--- What is required ---
Repeat every line of the data exactly; no picture belongs in the copy.

--- Exercise materials ---
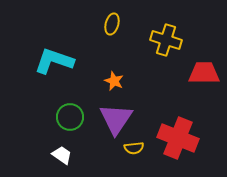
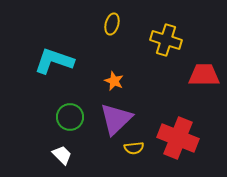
red trapezoid: moved 2 px down
purple triangle: rotated 12 degrees clockwise
white trapezoid: rotated 10 degrees clockwise
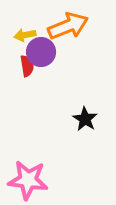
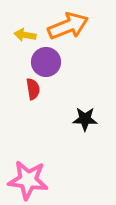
yellow arrow: rotated 20 degrees clockwise
purple circle: moved 5 px right, 10 px down
red semicircle: moved 6 px right, 23 px down
black star: rotated 30 degrees counterclockwise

--- Response to the task ---
red trapezoid: moved 2 px down
purple triangle: rotated 12 degrees clockwise
white trapezoid: rotated 10 degrees clockwise
yellow arrow: rotated 20 degrees clockwise
purple circle: moved 5 px right, 10 px down
red semicircle: moved 6 px right, 23 px down
black star: rotated 30 degrees counterclockwise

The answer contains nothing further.